[[ Data to process open ]]
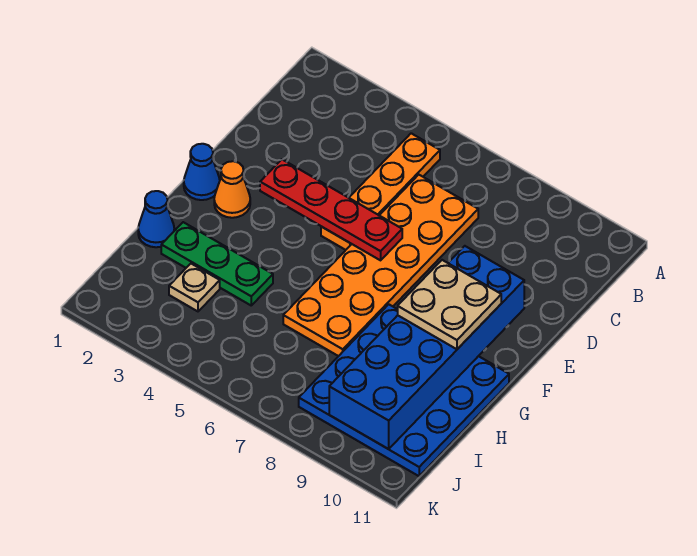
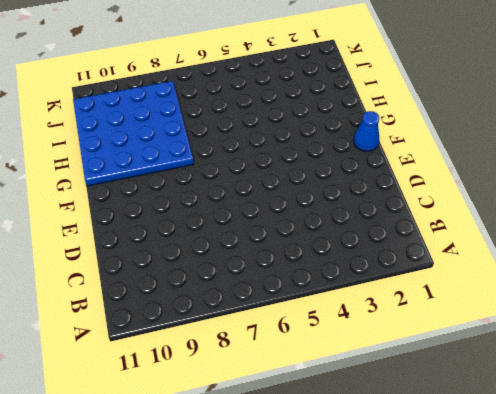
none -> orange plate B5:E5 level 1
none -> orange plate C6:H7 level 1

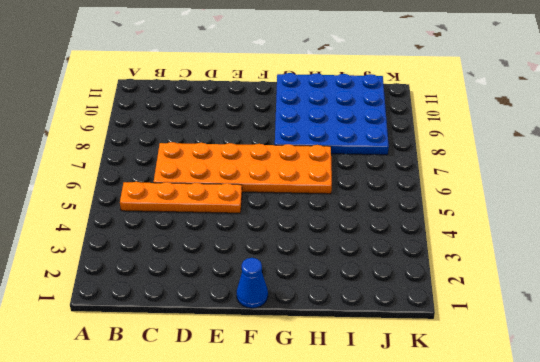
none -> orange cone F2 level 1
none -> blue cone H1 level 1

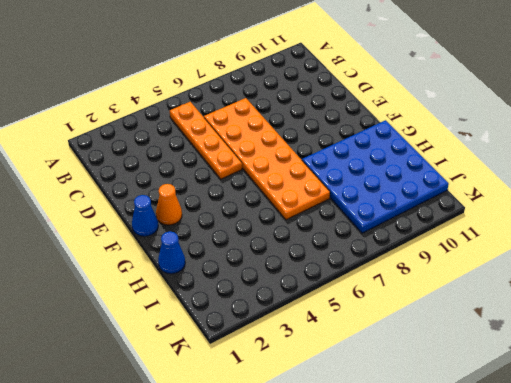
none -> green plate H2:H4 level 1
none -> tan plate I3 level 1

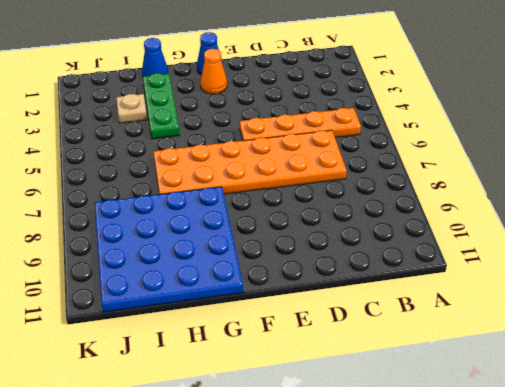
none -> red plate E3:E6 level 2
none -> blue brick E9:J10 level 2

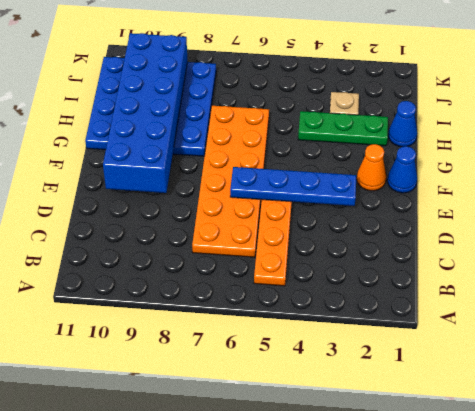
blue plate E3:E6 level 2 -> red plate E3:E6 level 2
none -> tan plate F9:G10 level 3

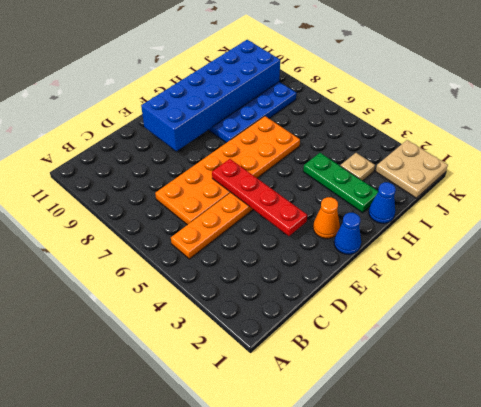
tan plate J1:K2 level 1 -> tan plate F9:G10 level 3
[[ Data to process closed ]]
- **Required action**:
Please show, exactly as written, every line above that contains the word "cone".

- **Output for this exercise**:
none -> orange cone F2 level 1
none -> blue cone H1 level 1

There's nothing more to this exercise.